▸ Exercise inputs:
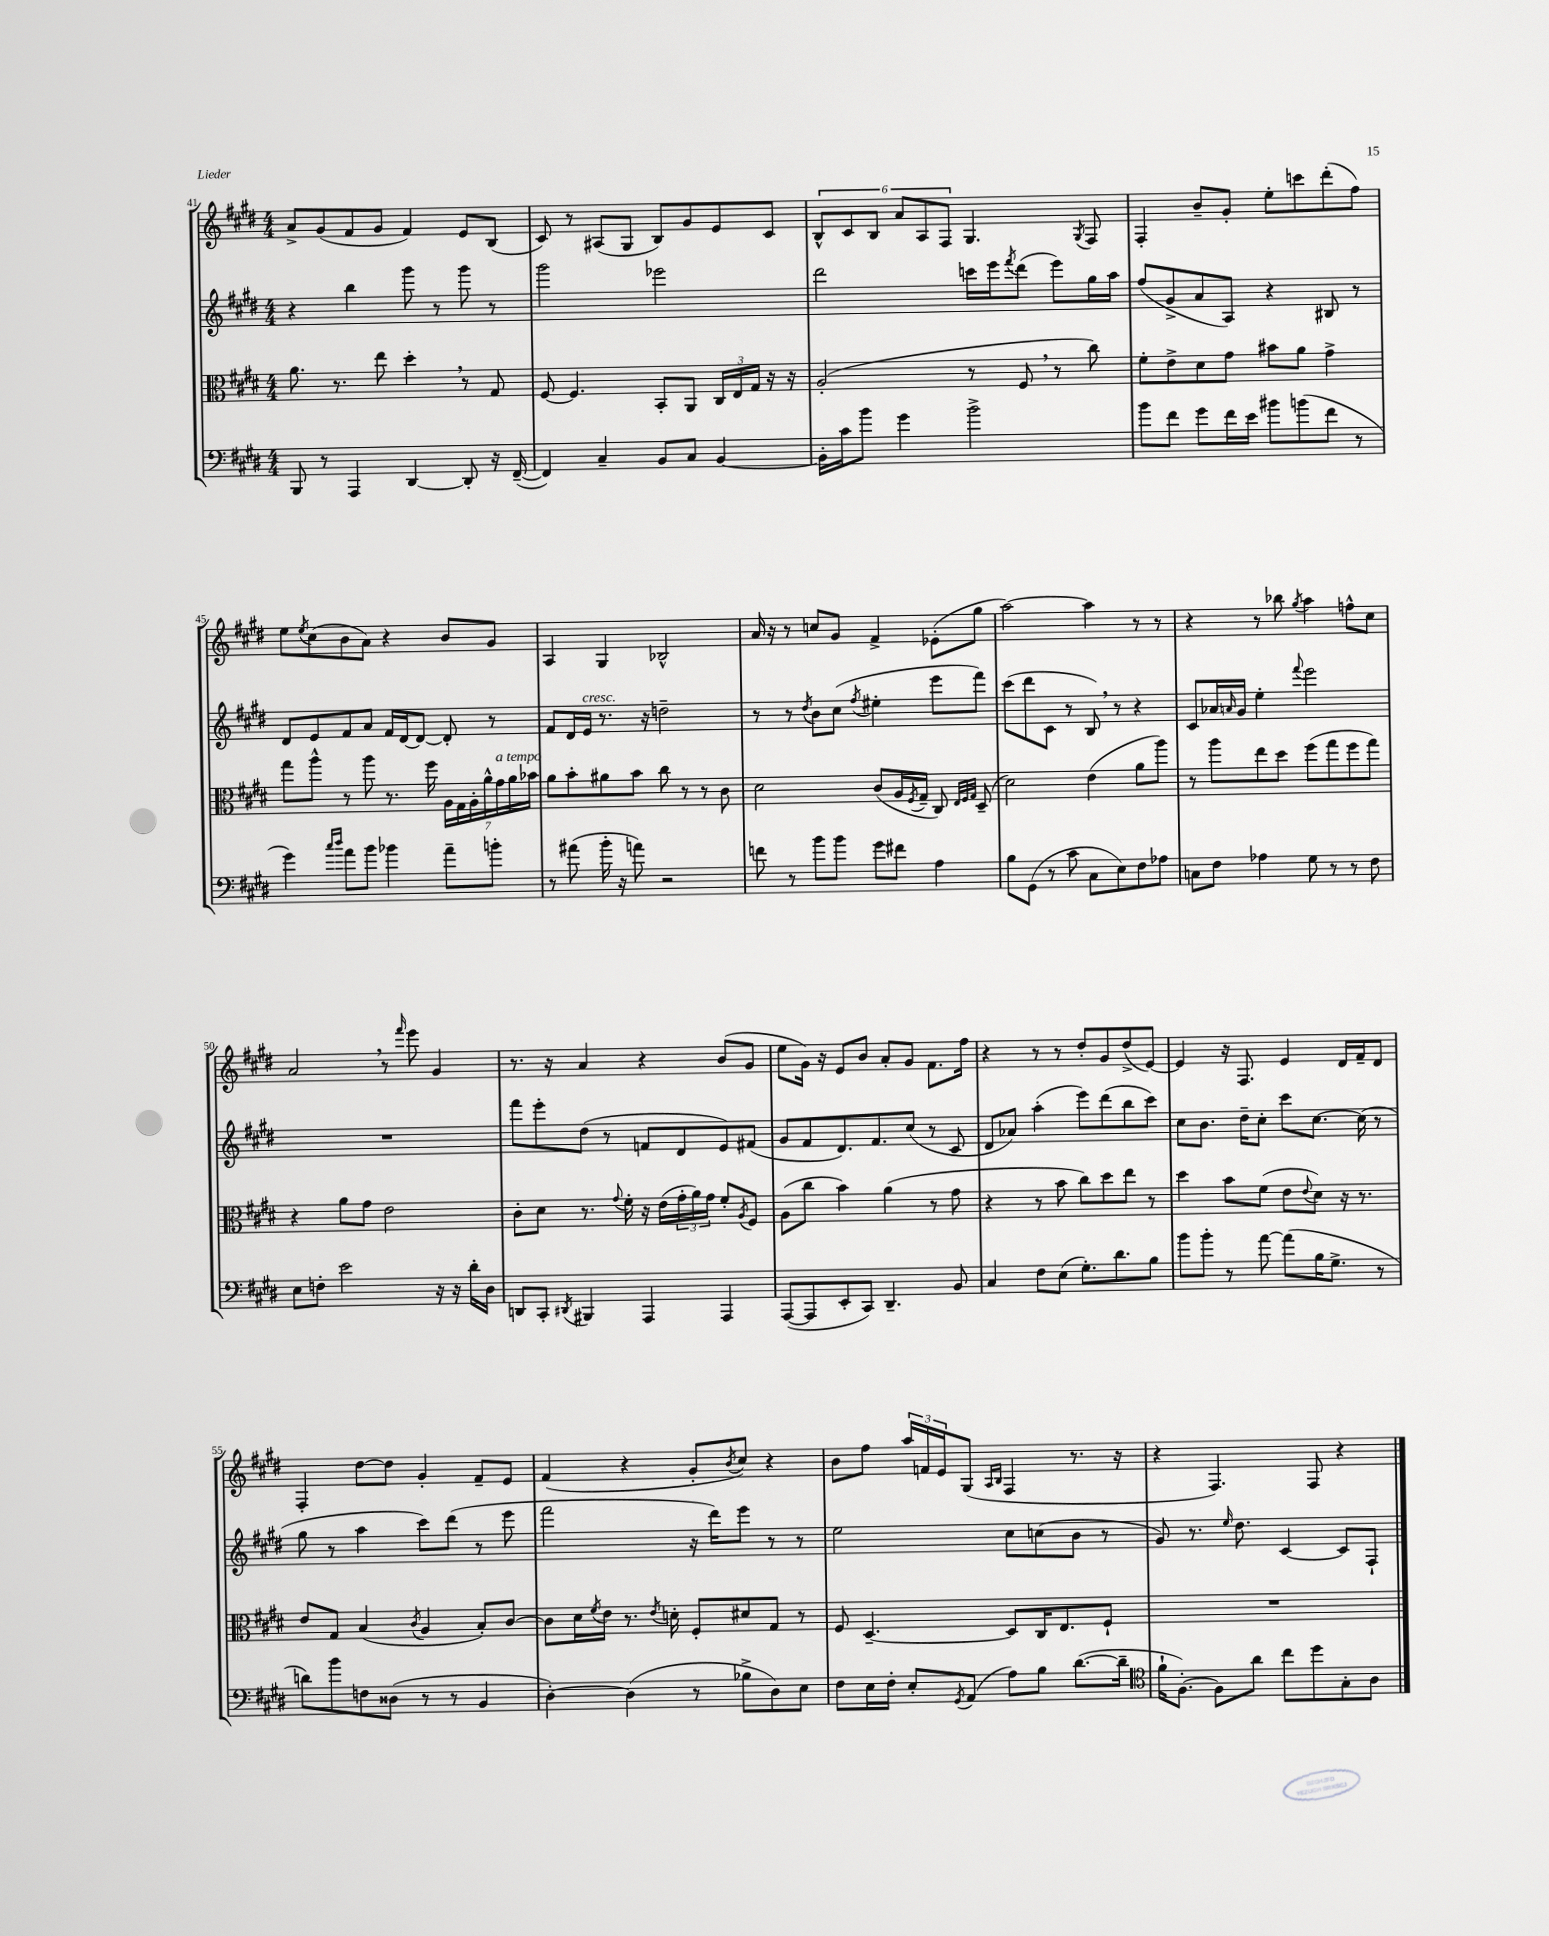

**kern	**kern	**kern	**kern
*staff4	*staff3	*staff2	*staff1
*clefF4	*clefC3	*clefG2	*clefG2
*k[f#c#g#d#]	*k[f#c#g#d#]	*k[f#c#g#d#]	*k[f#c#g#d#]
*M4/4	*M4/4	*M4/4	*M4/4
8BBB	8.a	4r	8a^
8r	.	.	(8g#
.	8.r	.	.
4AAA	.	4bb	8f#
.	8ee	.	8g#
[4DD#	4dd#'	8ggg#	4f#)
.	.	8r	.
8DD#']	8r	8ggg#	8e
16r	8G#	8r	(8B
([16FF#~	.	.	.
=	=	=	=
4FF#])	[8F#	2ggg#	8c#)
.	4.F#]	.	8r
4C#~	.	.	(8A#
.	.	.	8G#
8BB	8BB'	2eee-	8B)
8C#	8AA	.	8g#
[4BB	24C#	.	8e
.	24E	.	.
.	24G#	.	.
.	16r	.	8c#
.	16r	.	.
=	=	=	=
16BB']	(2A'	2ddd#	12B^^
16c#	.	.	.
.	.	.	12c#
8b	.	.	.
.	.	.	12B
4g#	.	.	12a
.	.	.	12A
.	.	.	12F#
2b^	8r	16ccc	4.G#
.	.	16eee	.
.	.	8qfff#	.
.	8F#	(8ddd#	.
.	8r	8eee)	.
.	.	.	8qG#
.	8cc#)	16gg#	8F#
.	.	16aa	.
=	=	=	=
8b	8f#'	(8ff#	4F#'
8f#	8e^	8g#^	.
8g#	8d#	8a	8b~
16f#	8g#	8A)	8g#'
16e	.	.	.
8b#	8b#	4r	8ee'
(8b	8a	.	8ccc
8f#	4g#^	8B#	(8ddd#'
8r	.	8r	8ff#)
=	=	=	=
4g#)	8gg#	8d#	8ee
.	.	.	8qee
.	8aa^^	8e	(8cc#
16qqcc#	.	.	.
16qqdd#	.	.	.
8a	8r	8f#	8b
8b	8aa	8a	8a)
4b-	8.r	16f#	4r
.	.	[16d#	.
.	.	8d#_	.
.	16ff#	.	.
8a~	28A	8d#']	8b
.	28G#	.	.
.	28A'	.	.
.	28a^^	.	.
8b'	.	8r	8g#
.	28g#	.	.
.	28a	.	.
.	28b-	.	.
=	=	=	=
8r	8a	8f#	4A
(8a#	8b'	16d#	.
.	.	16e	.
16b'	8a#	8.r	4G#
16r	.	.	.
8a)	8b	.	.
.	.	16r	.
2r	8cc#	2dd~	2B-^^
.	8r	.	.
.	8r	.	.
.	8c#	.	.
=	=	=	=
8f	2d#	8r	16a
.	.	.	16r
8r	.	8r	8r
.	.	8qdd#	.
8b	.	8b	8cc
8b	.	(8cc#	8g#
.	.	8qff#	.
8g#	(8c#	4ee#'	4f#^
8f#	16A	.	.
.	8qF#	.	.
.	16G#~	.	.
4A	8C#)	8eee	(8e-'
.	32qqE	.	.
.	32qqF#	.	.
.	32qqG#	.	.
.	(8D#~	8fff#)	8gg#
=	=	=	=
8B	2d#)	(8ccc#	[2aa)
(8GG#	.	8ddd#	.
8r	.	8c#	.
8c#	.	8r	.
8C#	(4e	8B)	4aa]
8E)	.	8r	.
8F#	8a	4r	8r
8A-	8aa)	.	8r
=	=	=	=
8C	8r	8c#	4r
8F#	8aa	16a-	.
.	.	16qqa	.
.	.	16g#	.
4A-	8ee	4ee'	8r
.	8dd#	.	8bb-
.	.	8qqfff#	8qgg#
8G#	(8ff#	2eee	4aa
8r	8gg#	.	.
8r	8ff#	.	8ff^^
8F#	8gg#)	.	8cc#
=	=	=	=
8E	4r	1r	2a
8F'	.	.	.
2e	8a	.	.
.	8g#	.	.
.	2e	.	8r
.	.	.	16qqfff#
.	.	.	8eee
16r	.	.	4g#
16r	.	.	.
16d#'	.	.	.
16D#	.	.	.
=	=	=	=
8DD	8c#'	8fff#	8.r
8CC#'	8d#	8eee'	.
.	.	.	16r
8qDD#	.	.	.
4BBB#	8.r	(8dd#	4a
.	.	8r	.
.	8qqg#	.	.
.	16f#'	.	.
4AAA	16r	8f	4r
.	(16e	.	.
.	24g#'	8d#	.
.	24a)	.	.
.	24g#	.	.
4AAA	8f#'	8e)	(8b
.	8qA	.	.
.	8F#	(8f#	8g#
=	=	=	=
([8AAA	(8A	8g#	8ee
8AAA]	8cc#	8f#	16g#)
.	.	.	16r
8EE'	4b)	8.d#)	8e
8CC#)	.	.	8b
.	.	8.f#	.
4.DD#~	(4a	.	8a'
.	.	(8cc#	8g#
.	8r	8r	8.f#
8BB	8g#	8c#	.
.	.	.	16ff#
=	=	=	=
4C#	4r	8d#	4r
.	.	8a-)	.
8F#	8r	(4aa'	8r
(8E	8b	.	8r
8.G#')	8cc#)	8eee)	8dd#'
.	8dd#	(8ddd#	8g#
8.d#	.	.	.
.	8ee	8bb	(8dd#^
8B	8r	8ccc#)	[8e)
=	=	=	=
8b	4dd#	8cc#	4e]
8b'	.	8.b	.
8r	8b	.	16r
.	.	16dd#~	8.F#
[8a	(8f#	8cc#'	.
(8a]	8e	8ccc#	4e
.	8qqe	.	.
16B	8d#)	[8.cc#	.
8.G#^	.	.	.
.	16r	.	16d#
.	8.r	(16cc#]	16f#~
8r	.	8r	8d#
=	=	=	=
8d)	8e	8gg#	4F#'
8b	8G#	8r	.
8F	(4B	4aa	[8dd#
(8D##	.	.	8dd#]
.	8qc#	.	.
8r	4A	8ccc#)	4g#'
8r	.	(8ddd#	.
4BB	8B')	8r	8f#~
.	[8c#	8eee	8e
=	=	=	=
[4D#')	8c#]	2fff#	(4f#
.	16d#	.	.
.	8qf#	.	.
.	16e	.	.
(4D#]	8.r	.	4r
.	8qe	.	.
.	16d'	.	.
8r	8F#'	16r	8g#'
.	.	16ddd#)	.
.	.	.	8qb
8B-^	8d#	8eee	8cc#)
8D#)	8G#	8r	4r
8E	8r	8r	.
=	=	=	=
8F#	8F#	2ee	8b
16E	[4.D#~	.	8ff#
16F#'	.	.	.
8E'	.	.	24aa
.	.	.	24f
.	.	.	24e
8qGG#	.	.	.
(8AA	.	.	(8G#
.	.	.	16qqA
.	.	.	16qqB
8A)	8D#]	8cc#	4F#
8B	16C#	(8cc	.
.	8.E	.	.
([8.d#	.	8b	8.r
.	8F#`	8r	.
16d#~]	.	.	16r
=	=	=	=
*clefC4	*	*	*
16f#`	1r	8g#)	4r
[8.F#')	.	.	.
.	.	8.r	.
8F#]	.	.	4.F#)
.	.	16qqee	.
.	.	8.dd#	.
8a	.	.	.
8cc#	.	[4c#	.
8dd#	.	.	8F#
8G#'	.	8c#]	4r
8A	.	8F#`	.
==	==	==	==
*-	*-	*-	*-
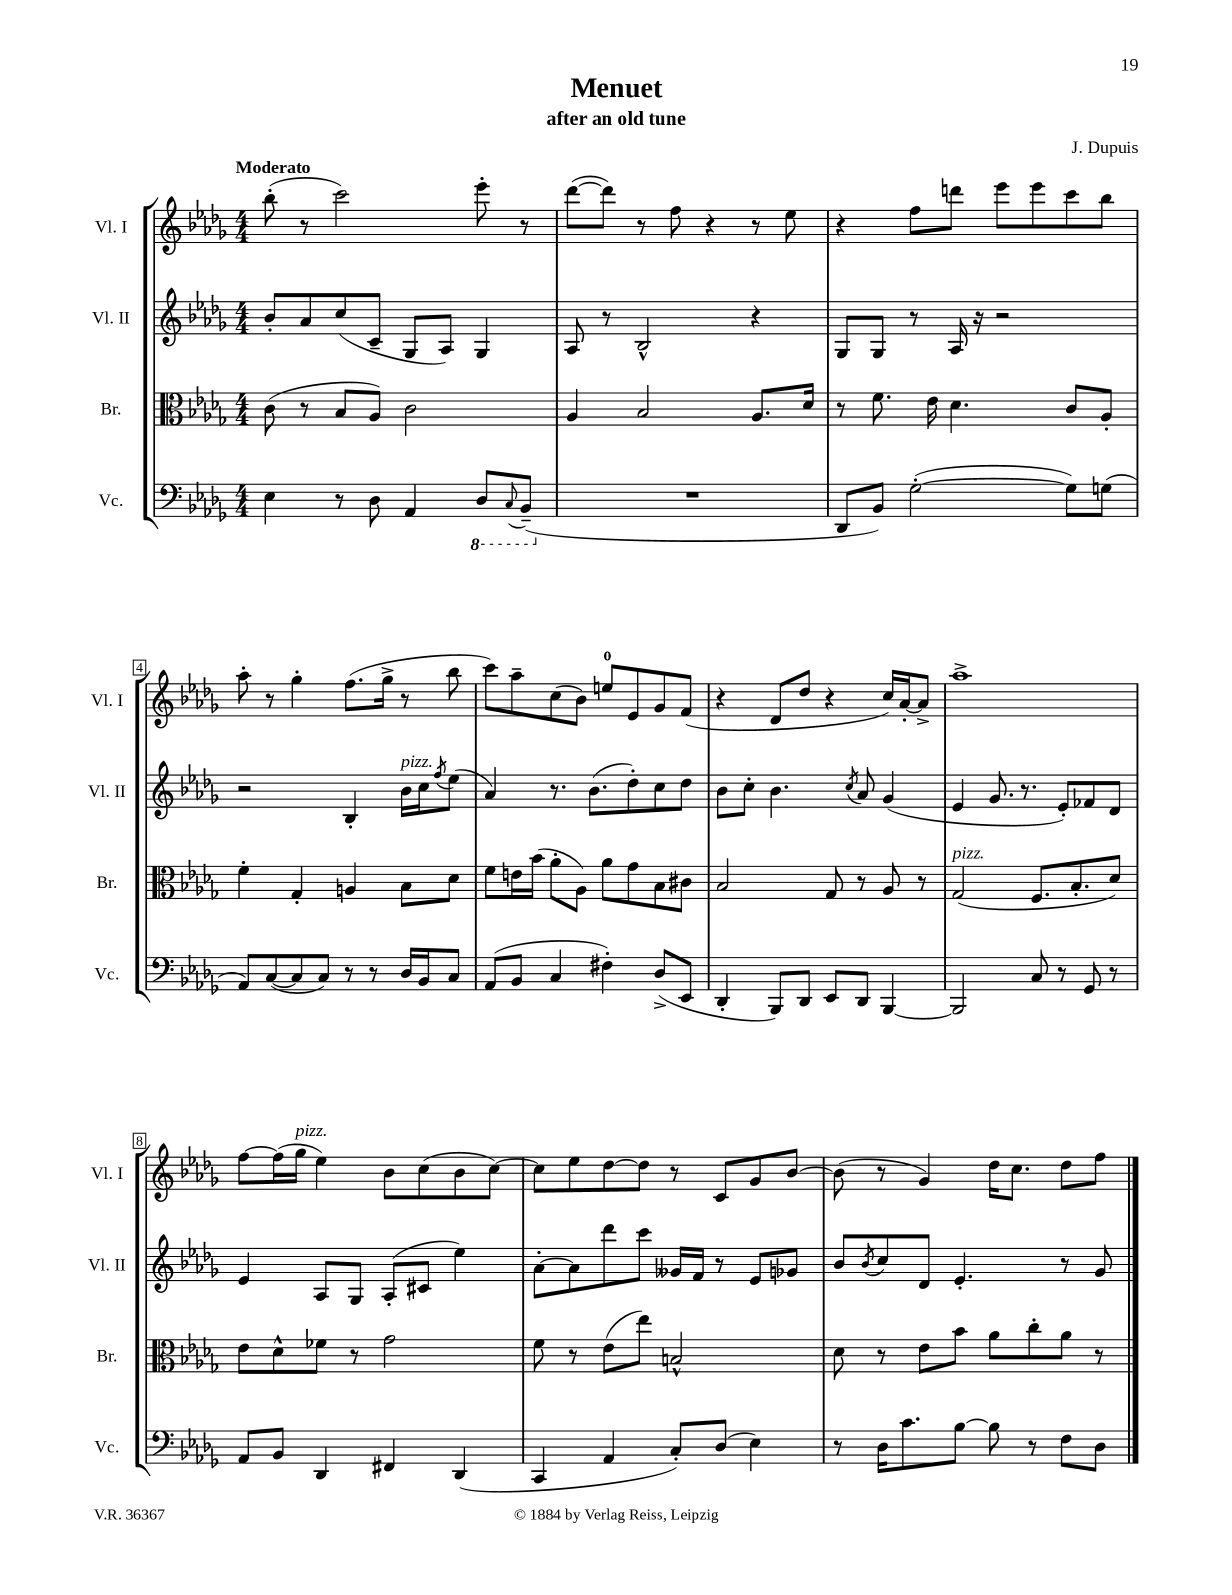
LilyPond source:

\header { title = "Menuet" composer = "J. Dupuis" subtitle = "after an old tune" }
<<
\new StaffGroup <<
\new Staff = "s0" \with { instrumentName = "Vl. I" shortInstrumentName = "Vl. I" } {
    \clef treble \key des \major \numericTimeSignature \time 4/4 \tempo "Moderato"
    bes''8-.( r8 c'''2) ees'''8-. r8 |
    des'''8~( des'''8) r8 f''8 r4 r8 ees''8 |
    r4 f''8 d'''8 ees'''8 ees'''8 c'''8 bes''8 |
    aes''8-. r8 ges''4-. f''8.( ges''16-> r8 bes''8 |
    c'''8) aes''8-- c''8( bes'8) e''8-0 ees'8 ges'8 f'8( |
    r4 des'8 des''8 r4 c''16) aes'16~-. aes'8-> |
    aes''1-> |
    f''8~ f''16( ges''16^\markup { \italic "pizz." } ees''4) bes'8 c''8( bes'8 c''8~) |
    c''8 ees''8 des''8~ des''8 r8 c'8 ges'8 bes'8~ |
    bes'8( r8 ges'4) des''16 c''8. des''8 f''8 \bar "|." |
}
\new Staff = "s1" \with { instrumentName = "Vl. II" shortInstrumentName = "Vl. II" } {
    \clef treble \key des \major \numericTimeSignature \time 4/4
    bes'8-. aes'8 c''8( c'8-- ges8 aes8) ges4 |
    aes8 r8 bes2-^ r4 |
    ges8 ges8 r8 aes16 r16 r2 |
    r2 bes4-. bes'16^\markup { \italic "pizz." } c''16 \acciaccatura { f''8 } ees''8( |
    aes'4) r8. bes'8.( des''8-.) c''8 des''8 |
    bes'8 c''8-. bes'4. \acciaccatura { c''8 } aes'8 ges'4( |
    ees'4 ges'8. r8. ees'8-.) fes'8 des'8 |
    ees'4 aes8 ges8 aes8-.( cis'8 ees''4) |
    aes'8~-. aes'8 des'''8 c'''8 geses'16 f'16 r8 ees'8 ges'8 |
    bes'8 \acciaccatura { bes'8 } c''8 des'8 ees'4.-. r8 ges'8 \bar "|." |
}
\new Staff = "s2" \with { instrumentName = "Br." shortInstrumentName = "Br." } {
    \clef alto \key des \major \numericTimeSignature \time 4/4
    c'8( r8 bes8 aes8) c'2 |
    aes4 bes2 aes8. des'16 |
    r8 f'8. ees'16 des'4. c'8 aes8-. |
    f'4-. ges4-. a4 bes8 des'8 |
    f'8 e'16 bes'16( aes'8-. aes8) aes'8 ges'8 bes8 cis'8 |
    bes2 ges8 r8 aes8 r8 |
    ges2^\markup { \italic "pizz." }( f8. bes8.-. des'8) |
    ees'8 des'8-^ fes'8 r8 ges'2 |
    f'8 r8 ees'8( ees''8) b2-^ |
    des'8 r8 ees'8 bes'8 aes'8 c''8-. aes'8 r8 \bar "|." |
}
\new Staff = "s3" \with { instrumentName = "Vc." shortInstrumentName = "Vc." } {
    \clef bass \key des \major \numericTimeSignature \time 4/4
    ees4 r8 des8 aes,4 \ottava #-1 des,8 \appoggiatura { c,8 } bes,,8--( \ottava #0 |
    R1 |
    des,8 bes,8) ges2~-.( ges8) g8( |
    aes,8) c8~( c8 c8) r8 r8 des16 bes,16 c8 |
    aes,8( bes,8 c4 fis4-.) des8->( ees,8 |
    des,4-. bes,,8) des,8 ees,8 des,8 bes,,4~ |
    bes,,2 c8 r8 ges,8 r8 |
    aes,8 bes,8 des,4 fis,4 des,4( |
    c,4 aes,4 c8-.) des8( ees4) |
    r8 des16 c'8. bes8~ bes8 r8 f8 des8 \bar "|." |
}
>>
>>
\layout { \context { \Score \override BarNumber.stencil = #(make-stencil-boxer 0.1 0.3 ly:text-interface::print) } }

▸ Task statement: Please gather every line of the data above that contains the string "acciaccatura"; case counts.

▸ Answer to this exercise:
    r2 bes4-. bes'16^\markup { \italic "pizz." } c''16 \acciaccatura { f''8 } ees''8( |
    bes'8 c''8-. bes'4. \acciaccatura { c''8 } aes'8 ges'4( |
    bes'8 \acciaccatura { bes'8 } c''8 des'8 ees'4.-. r8 ges'8 \bar "|." |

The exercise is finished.